_Content revision data_:
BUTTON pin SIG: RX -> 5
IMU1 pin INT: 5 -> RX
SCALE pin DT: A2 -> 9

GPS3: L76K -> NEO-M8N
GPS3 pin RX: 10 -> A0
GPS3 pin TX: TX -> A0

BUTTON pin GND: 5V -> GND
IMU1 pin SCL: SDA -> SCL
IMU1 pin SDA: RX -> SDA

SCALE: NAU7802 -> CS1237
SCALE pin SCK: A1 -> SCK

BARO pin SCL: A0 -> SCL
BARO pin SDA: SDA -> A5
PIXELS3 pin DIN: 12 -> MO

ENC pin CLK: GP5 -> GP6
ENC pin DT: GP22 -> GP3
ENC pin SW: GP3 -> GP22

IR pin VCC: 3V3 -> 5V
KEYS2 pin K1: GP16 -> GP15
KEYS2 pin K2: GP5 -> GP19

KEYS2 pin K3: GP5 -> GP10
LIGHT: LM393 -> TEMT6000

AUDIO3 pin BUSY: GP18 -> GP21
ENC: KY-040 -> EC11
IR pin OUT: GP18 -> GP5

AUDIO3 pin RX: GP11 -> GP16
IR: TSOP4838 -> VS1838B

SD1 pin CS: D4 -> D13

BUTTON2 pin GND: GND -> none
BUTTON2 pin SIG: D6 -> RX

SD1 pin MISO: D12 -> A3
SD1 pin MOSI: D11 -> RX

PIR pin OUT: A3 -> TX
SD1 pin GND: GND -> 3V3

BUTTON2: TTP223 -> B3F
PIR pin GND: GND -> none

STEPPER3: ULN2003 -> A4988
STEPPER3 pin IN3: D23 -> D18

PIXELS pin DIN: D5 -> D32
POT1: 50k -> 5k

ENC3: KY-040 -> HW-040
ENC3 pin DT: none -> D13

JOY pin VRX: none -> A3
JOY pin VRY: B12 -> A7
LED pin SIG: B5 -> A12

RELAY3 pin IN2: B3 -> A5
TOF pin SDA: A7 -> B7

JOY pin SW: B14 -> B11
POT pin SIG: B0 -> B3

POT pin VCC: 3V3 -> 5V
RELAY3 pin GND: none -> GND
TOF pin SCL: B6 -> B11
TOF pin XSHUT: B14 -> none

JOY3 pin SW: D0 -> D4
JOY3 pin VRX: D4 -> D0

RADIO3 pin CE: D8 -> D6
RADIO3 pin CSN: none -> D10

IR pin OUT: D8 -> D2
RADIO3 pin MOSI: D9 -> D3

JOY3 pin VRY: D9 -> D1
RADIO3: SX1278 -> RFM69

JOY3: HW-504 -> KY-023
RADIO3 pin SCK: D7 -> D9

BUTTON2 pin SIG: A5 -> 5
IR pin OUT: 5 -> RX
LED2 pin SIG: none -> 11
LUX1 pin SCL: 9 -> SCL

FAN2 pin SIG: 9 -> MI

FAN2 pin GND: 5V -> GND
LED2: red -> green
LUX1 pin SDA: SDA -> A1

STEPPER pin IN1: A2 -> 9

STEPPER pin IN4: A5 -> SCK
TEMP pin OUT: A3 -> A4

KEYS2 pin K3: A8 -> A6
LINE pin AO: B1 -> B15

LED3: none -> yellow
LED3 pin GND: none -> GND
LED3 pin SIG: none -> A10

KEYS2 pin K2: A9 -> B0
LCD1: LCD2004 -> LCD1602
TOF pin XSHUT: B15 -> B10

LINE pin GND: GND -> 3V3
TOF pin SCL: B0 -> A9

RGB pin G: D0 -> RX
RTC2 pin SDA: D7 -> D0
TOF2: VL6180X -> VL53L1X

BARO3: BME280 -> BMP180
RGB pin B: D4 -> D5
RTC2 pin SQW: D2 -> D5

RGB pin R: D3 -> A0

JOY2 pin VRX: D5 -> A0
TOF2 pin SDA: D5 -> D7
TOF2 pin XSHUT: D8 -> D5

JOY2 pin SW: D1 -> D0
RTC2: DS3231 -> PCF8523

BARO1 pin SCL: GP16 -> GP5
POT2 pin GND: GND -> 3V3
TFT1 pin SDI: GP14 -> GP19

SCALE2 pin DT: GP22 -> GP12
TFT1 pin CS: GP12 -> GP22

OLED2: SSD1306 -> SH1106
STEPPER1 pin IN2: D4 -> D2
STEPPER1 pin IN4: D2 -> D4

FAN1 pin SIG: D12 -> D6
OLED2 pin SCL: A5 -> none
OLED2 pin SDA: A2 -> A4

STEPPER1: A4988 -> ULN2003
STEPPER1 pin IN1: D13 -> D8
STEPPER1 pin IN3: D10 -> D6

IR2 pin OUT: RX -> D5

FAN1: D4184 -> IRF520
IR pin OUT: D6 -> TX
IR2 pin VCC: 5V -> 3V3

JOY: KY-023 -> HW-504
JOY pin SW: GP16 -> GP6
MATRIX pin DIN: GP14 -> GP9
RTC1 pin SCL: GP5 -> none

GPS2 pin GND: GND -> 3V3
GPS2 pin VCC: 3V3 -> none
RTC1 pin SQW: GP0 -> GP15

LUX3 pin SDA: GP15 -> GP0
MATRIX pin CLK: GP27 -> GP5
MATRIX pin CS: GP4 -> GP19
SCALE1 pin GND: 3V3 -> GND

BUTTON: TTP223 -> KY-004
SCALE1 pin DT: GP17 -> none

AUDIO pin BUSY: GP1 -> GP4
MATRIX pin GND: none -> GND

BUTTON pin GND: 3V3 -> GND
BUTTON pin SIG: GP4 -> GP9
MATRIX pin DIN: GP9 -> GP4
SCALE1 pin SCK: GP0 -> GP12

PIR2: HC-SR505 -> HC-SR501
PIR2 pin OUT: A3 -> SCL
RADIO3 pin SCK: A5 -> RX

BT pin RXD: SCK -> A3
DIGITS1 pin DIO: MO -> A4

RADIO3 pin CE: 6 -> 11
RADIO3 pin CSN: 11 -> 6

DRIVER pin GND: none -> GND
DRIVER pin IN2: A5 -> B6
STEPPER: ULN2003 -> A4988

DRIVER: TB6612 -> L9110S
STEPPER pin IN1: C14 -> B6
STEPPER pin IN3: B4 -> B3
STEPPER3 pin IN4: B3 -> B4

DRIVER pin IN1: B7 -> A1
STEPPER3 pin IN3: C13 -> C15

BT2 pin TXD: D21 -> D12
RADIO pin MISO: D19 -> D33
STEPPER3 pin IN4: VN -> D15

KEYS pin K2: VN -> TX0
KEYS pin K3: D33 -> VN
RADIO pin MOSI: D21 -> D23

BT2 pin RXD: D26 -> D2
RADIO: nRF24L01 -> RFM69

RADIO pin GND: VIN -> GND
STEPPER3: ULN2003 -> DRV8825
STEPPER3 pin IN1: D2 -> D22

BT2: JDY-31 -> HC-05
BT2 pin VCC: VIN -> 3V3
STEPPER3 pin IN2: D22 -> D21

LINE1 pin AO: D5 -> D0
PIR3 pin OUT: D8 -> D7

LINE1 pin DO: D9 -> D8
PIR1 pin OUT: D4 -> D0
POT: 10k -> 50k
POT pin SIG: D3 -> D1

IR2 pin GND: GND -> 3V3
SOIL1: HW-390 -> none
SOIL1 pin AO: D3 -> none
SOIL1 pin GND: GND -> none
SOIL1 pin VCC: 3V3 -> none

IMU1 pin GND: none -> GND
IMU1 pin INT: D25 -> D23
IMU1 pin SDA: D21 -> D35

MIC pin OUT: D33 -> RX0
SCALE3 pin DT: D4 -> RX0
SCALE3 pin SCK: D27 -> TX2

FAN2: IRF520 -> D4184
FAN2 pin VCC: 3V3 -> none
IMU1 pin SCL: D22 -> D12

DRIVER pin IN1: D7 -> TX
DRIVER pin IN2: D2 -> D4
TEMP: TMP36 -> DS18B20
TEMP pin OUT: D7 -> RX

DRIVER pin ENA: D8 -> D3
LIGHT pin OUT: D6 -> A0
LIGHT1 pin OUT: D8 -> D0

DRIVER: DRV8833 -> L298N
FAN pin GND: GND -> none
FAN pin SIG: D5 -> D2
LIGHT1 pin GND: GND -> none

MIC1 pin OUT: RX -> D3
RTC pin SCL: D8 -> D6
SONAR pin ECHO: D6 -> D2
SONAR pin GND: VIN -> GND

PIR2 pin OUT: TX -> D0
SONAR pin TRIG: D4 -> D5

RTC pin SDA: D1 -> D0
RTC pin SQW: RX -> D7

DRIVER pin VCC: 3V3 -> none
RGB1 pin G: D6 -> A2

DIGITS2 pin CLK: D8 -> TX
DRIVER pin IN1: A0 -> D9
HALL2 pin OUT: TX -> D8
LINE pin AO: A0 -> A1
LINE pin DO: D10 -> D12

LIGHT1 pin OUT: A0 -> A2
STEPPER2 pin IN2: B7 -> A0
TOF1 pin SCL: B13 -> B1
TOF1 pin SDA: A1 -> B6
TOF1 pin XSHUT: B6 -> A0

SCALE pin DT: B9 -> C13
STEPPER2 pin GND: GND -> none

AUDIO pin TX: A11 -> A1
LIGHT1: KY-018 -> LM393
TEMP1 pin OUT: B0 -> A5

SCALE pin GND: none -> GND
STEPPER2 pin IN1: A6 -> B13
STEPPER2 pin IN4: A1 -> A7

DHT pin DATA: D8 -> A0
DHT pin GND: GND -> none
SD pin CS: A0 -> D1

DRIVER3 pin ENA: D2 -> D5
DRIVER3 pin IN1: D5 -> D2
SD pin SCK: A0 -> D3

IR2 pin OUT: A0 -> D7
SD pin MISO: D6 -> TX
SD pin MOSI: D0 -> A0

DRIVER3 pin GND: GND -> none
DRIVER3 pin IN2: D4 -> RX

_EXERCISE_: Write out only the lines that run from the line containing "STEPPER3: ULN2003 -> A4988" through the line containing "RADIO3 pin MOSI: D9 -> D3", both included, exactly as they appear above.

_ANSWER FOR THIS EXERCISE_:
STEPPER3: ULN2003 -> A4988
STEPPER3 pin IN3: D23 -> D18

PIXELS pin DIN: D5 -> D32
POT1: 50k -> 5k

ENC3: KY-040 -> HW-040
ENC3 pin DT: none -> D13

JOY pin VRX: none -> A3
JOY pin VRY: B12 -> A7
LED pin SIG: B5 -> A12

RELAY3 pin IN2: B3 -> A5
TOF pin SDA: A7 -> B7

JOY pin SW: B14 -> B11
POT pin SIG: B0 -> B3

POT pin VCC: 3V3 -> 5V
RELAY3 pin GND: none -> GND
TOF pin SCL: B6 -> B11
TOF pin XSHUT: B14 -> none

JOY3 pin SW: D0 -> D4
JOY3 pin VRX: D4 -> D0

RADIO3 pin CE: D8 -> D6
RADIO3 pin CSN: none -> D10

IR pin OUT: D8 -> D2
RADIO3 pin MOSI: D9 -> D3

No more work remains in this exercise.